GOAL OF THE EXERCISE
Provide only the number of lines in the data below that contain the word "pink".

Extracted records
★ ★ ★

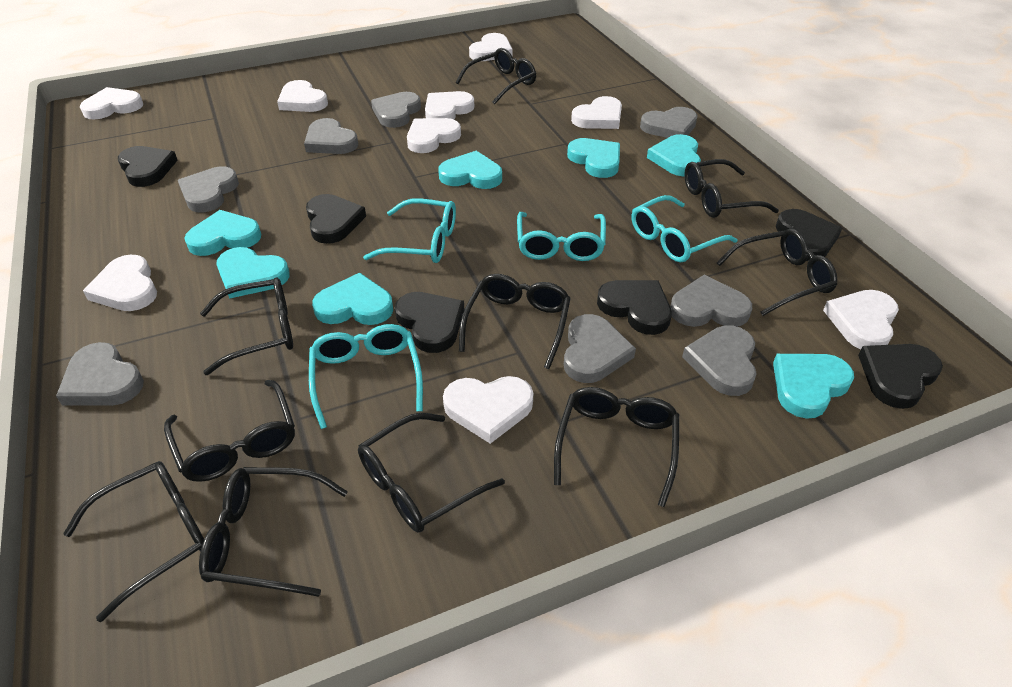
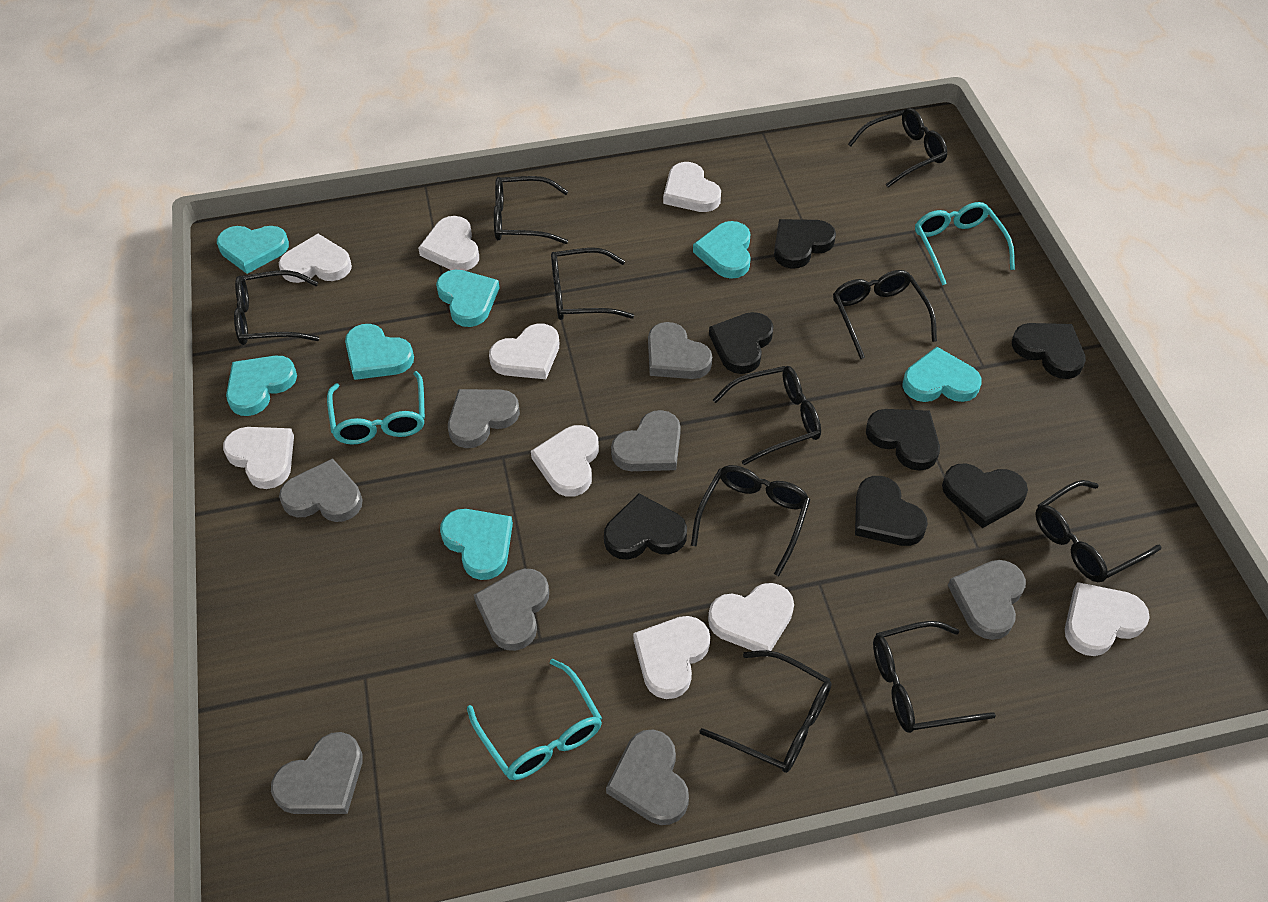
black heart: 6 -> 7
turquoise glasses: 4 -> 3

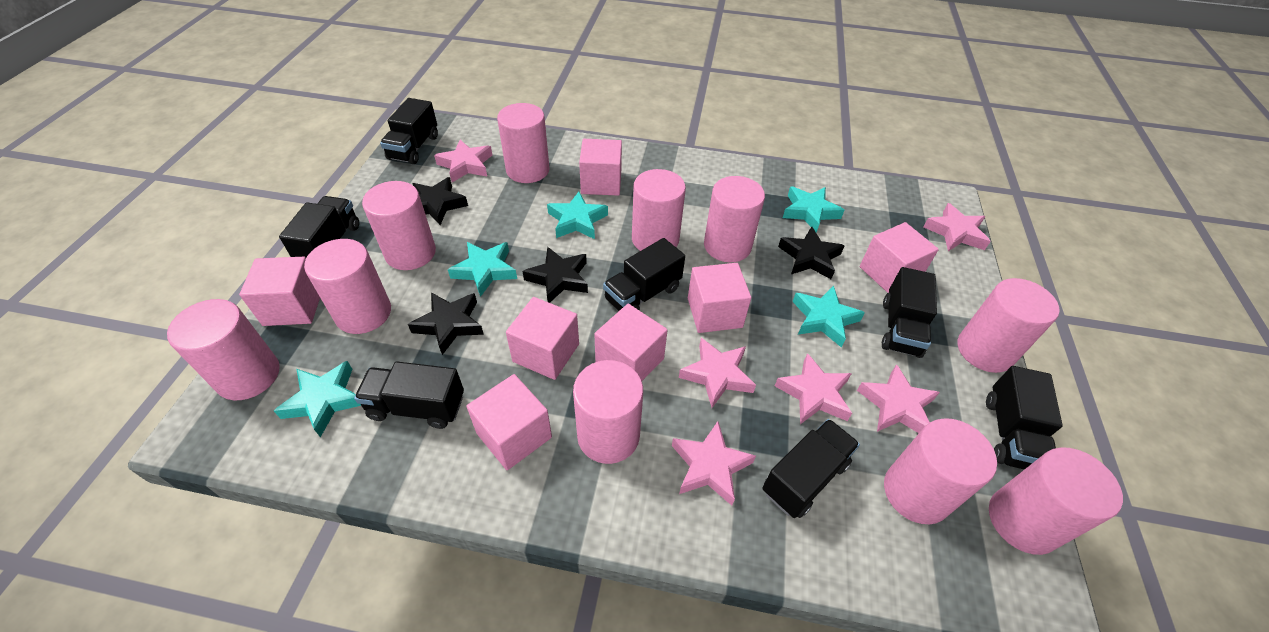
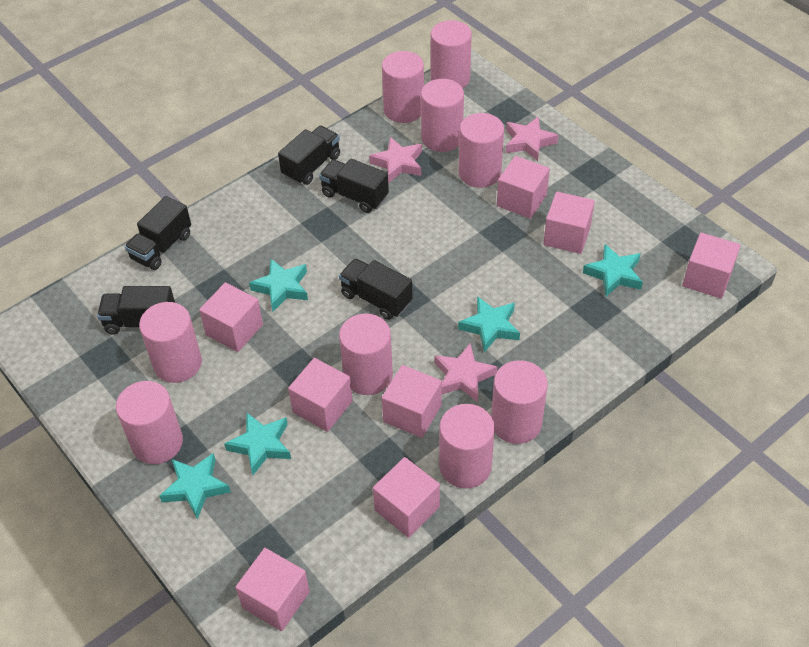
black star: 4 -> 0
black truck: 7 -> 5
pink cube: 7 -> 8
pink cylinder: 10 -> 9
pink star: 6 -> 3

★ ★ ★

TASK RESULT
3